'''

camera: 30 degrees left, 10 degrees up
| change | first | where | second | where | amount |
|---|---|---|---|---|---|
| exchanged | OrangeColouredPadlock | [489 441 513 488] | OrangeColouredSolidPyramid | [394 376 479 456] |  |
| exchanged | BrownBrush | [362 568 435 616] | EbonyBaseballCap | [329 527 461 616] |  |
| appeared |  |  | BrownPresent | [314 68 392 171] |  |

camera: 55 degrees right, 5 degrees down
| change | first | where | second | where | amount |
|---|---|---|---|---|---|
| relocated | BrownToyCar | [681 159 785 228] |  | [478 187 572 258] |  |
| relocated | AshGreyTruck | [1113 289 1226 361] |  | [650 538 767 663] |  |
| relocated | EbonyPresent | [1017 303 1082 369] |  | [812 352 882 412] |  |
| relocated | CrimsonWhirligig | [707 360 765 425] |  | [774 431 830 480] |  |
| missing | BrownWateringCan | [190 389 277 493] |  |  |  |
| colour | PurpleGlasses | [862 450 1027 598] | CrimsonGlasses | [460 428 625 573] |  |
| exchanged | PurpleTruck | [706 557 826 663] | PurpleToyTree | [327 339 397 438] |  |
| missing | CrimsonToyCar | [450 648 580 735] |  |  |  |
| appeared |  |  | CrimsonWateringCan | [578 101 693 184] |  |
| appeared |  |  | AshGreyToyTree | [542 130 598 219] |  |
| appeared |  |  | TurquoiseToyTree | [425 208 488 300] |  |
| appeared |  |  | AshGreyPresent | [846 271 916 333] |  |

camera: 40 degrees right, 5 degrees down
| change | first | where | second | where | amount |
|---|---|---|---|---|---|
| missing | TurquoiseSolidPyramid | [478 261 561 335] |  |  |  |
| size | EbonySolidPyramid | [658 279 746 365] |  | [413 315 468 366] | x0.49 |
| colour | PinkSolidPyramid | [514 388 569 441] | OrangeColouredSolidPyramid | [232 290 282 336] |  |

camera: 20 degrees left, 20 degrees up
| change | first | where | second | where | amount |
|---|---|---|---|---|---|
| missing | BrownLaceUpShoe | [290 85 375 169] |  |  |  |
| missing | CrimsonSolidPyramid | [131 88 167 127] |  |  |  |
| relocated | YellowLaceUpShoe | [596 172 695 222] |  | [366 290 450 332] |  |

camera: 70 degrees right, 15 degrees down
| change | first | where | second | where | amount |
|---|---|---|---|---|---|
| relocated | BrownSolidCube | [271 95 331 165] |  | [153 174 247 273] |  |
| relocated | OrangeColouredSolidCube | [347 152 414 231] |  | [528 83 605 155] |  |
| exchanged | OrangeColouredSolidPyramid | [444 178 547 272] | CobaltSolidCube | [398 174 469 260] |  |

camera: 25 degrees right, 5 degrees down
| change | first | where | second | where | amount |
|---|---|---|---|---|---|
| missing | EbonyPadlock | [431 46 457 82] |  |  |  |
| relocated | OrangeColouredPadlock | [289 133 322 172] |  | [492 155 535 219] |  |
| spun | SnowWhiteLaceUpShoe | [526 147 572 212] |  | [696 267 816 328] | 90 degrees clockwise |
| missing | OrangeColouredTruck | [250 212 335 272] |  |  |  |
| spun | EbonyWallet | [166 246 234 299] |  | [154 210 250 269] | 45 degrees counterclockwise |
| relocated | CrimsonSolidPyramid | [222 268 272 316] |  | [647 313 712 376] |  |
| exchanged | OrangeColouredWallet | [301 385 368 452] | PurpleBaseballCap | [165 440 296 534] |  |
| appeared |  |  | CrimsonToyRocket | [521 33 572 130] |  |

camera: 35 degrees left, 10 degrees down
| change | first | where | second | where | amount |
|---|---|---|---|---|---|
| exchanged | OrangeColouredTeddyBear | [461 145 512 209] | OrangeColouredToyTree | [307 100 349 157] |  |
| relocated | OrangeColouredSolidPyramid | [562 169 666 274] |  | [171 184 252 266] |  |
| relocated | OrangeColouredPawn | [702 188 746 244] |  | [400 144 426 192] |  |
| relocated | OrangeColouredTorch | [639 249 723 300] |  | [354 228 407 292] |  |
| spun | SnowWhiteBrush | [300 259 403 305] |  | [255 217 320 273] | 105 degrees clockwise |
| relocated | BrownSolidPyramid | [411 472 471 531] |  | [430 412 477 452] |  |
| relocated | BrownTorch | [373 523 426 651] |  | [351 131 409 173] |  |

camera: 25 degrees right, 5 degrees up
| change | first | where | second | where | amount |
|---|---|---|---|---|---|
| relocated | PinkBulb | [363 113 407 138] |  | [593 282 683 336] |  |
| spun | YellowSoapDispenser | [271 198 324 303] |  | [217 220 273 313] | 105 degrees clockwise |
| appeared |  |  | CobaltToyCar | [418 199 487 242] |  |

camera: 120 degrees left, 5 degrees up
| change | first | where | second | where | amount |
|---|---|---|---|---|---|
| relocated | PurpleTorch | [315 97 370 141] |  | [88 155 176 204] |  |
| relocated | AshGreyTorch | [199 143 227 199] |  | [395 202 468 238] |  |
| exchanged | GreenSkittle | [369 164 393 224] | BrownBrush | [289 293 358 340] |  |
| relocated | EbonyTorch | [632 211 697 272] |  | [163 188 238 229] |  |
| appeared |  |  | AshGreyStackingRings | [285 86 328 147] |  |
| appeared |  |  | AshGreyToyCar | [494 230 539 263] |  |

'''

The expected answer holds each line from the listing above where the string "OrangeColouredSolidPyramid" is present.

| exchanged | OrangeColouredPadlock | [489 441 513 488] | OrangeColouredSolidPyramid | [394 376 479 456] |  |
| colour | PinkSolidPyramid | [514 388 569 441] | OrangeColouredSolidPyramid | [232 290 282 336] |  |
| exchanged | OrangeColouredSolidPyramid | [444 178 547 272] | CobaltSolidCube | [398 174 469 260] |  |
| relocated | OrangeColouredSolidPyramid | [562 169 666 274] |  | [171 184 252 266] |  |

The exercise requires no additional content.